=== Extracted material ===

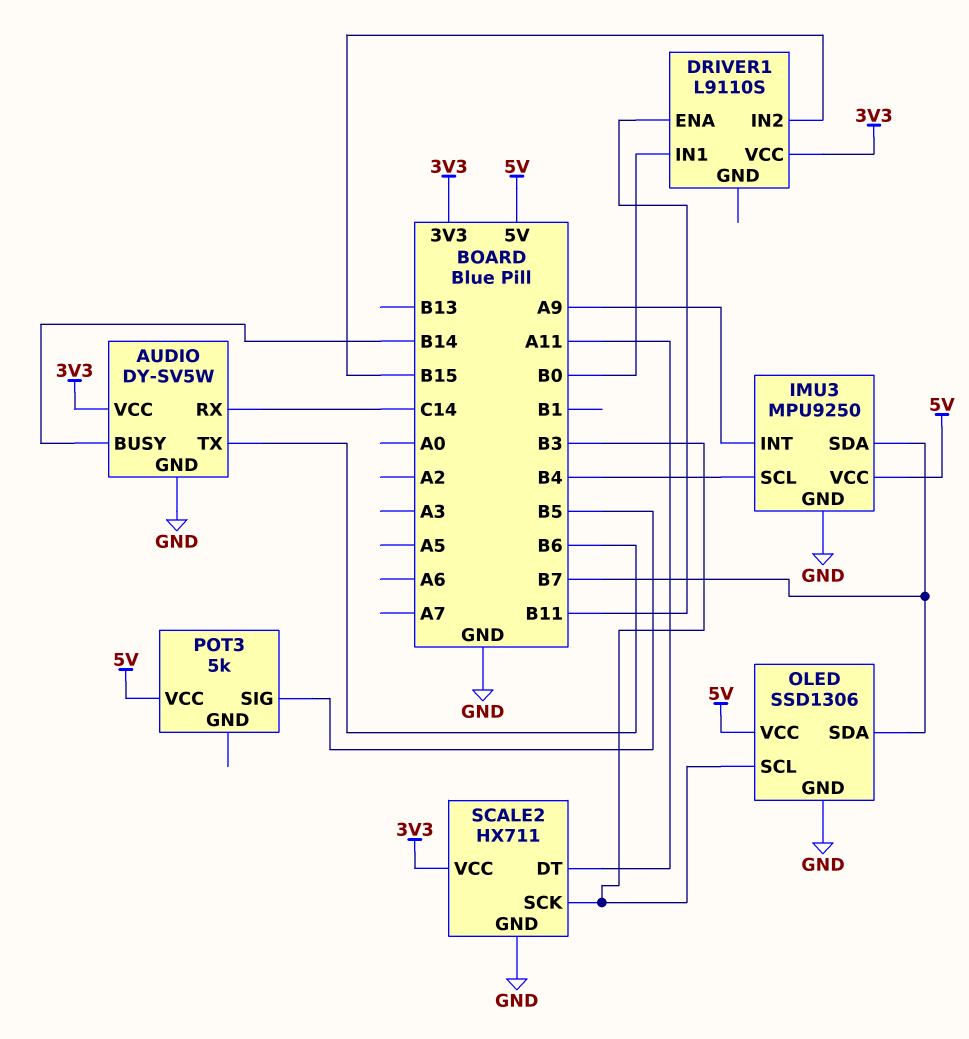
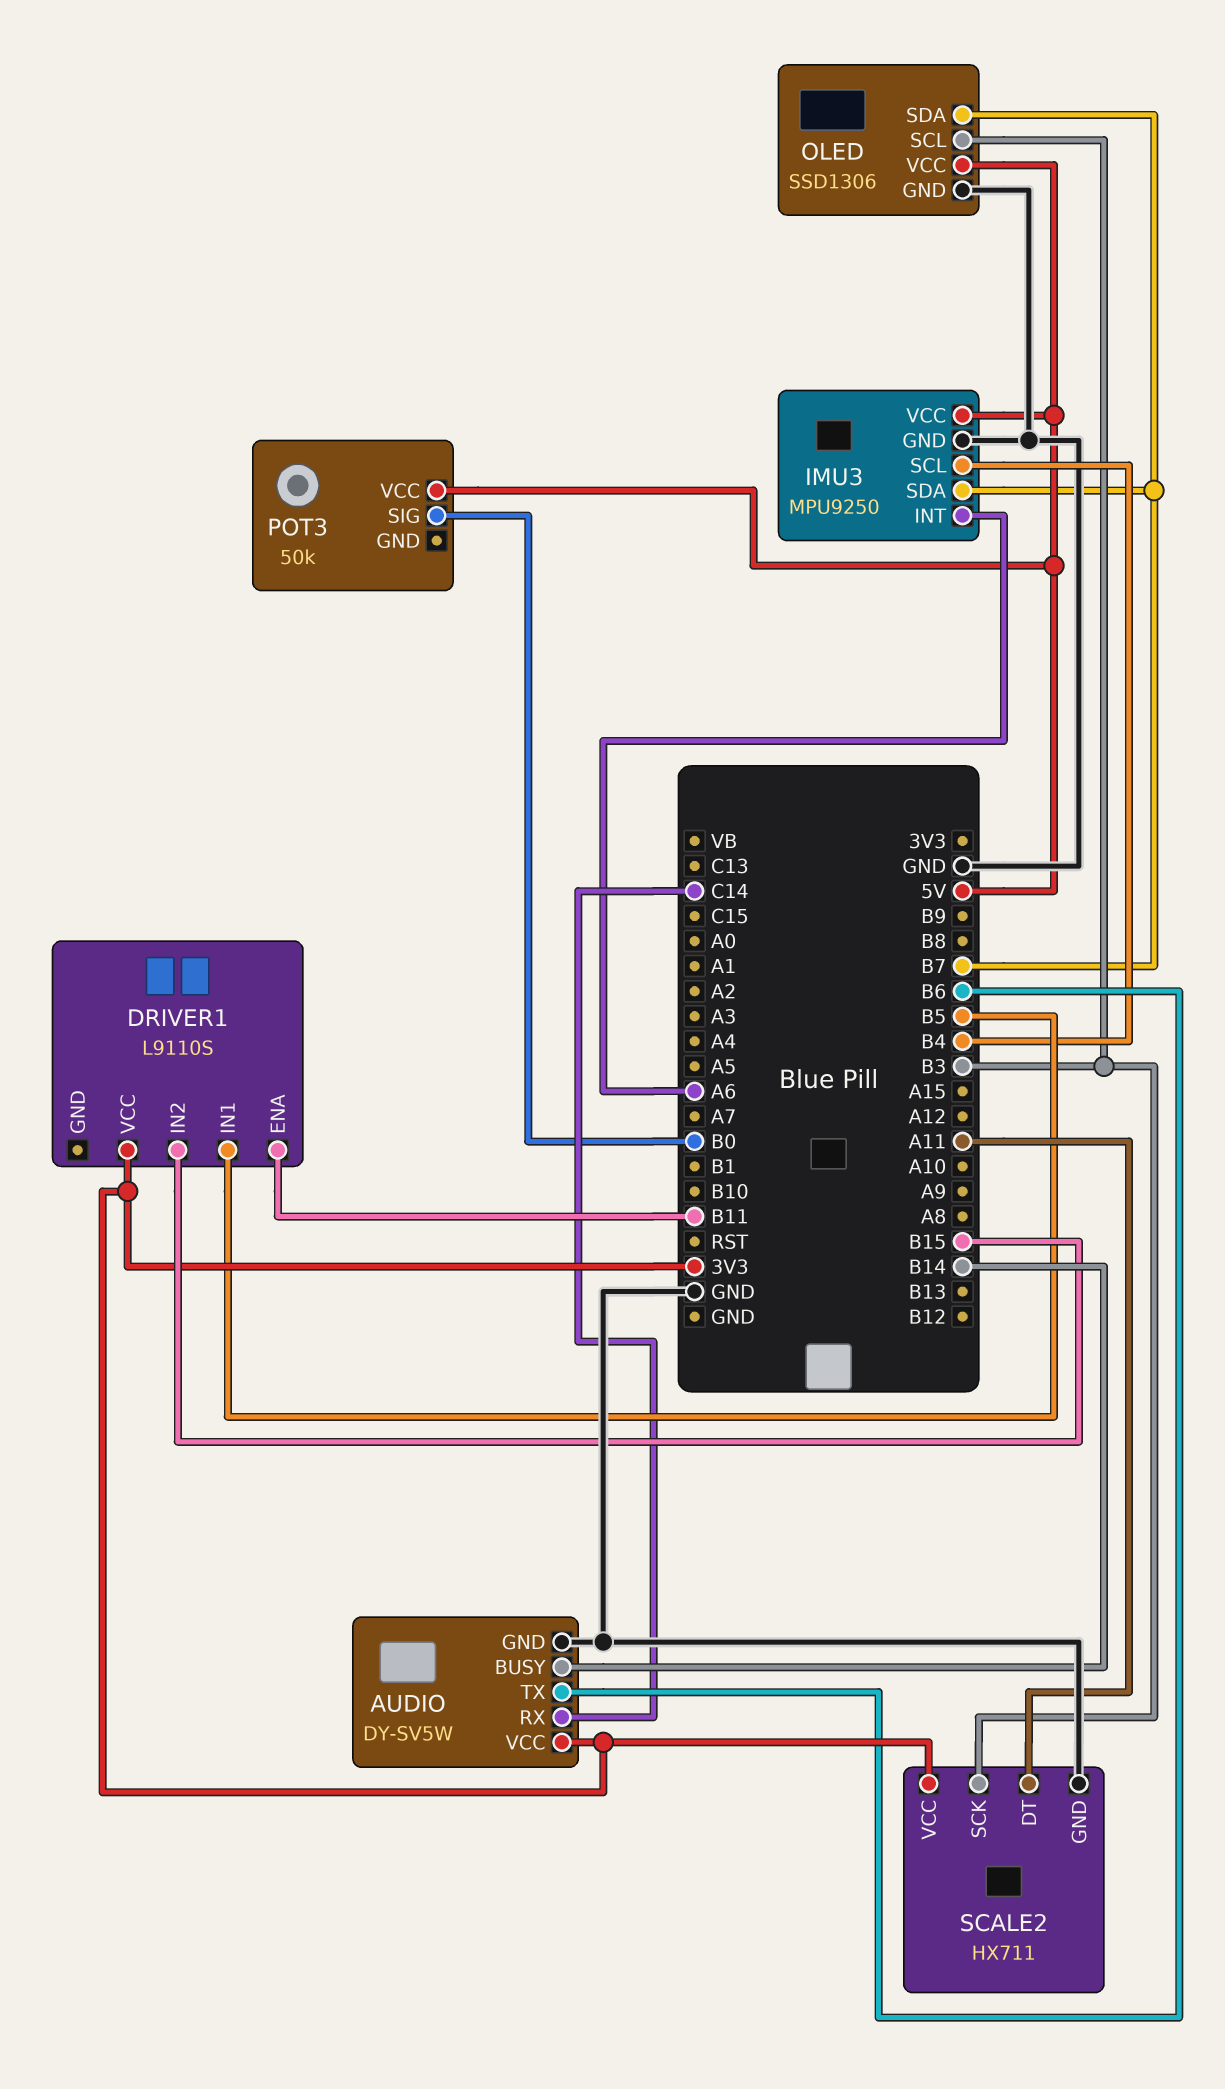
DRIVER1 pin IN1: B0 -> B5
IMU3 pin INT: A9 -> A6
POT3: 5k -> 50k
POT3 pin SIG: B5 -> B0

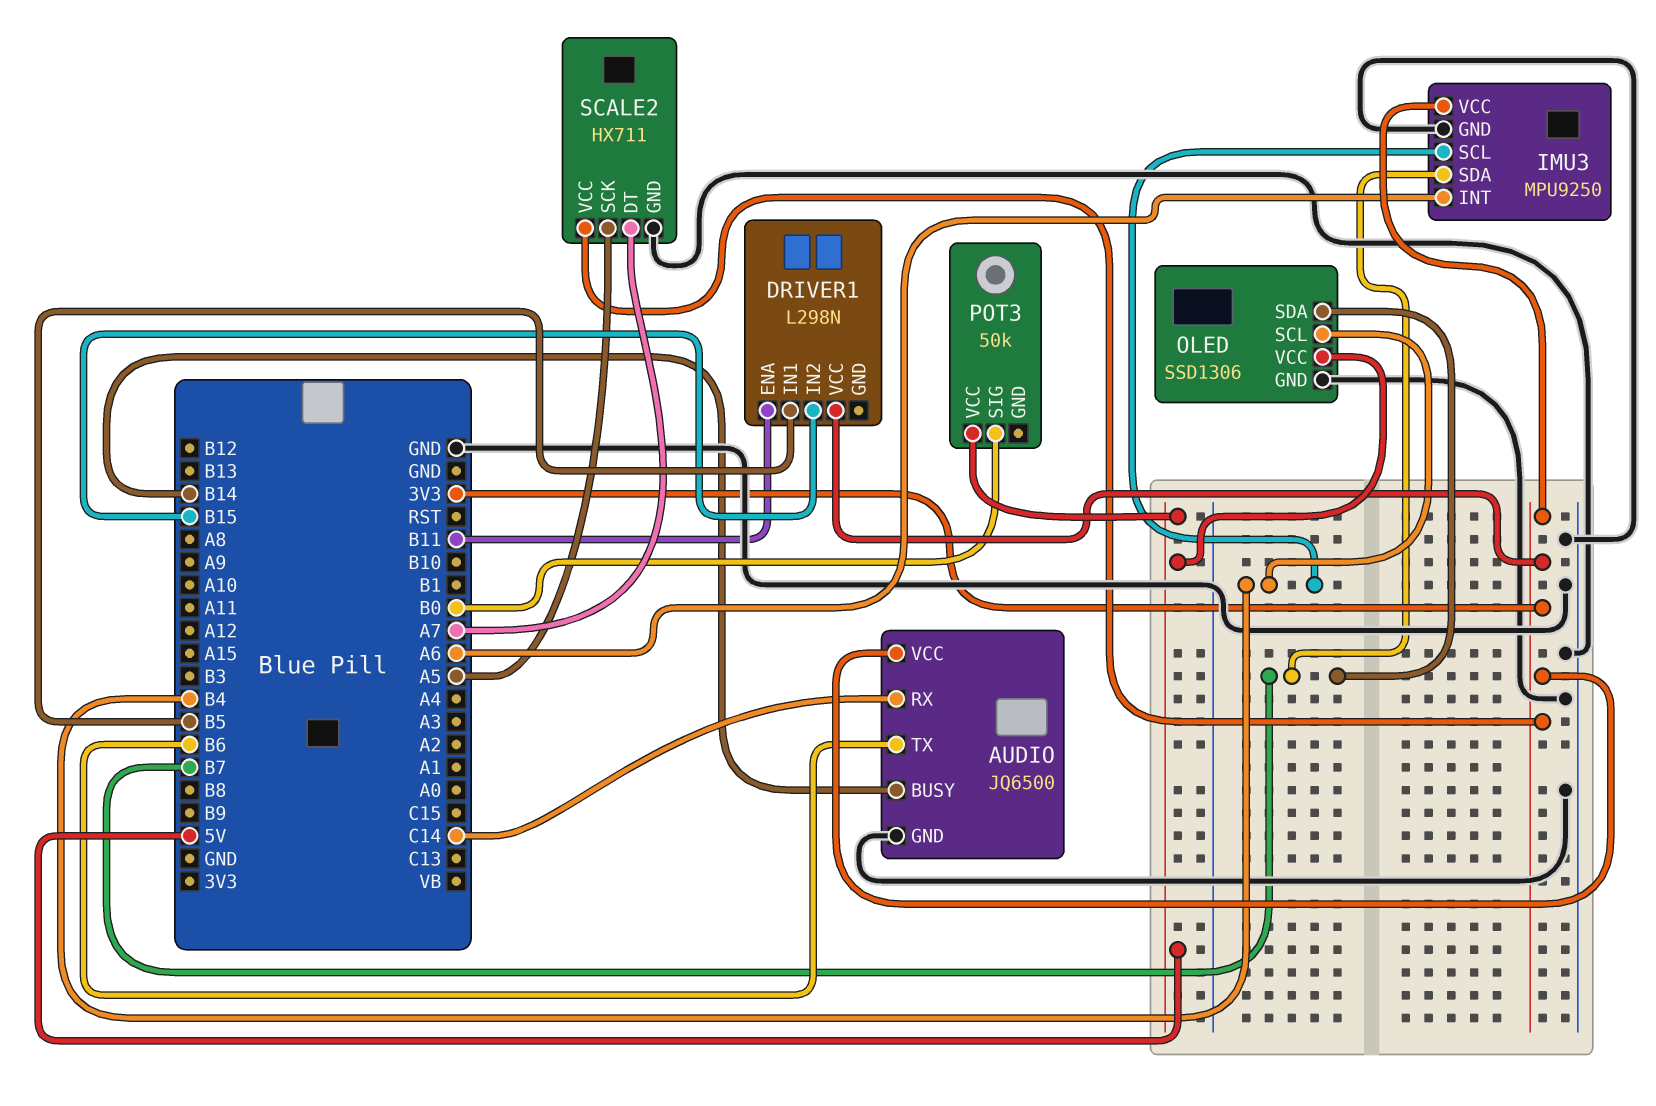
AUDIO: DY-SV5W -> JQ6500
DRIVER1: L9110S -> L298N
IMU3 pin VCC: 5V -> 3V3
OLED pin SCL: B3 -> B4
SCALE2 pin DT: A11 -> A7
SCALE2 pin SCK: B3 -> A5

===

* **Exercise aim**
What do the lines above say from the line containing "POT3: 5k -> 50k" through the last line? Quote them exactly, both ends included, and leave out the pictures.

* **Written answer**
POT3: 5k -> 50k
POT3 pin SIG: B5 -> B0

AUDIO: DY-SV5W -> JQ6500
DRIVER1: L9110S -> L298N
IMU3 pin VCC: 5V -> 3V3
OLED pin SCL: B3 -> B4
SCALE2 pin DT: A11 -> A7
SCALE2 pin SCK: B3 -> A5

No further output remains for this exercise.